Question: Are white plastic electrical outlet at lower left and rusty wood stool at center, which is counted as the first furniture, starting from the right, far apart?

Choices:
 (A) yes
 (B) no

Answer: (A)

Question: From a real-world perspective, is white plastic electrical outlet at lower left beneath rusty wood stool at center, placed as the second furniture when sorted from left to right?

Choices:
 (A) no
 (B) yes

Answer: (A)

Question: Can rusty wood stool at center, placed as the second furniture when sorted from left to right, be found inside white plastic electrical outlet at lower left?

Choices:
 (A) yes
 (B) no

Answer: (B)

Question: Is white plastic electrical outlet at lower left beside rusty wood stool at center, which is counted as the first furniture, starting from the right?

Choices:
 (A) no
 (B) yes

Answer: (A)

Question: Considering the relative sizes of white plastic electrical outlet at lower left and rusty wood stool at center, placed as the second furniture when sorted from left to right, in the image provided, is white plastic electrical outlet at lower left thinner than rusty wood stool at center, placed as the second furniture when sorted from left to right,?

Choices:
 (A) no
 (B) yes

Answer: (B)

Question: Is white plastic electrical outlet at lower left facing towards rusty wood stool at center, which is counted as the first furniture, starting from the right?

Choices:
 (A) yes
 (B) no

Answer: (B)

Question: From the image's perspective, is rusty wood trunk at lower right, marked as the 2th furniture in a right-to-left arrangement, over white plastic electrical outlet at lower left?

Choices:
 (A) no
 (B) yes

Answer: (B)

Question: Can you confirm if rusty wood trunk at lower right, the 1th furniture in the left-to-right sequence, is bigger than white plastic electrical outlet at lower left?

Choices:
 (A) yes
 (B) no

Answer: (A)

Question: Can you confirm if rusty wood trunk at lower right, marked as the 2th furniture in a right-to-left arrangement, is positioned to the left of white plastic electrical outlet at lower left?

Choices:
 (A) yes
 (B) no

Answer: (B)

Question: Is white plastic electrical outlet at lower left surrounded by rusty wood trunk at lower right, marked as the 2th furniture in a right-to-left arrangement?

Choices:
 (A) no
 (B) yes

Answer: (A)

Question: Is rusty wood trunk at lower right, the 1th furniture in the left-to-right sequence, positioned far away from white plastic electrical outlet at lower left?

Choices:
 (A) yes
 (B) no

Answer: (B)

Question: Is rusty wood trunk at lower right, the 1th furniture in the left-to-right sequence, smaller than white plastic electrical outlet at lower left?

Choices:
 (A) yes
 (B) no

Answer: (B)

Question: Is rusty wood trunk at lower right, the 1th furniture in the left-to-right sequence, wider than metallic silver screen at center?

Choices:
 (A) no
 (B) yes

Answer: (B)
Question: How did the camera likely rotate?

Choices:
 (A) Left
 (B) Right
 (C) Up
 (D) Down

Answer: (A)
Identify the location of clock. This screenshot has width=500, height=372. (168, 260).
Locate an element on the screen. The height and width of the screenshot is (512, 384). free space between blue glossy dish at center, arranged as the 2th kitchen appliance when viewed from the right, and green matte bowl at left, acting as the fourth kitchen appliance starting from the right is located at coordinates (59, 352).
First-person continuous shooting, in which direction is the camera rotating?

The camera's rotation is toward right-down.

## Set problem:
Identify each line of the data above that contains the string "width" and copy those lines in full.

## Answer below:
Identify the location of clock. This screenshot has width=500, height=372. (168, 260).
Locate an element on the screen. The height and width of the screenshot is (512, 384). free space between blue glossy dish at center, arranged as the 2th kitchen appliance when viewed from the right, and green matte bowl at left, acting as the fourth kitchen appliance starting from the right is located at coordinates (59, 352).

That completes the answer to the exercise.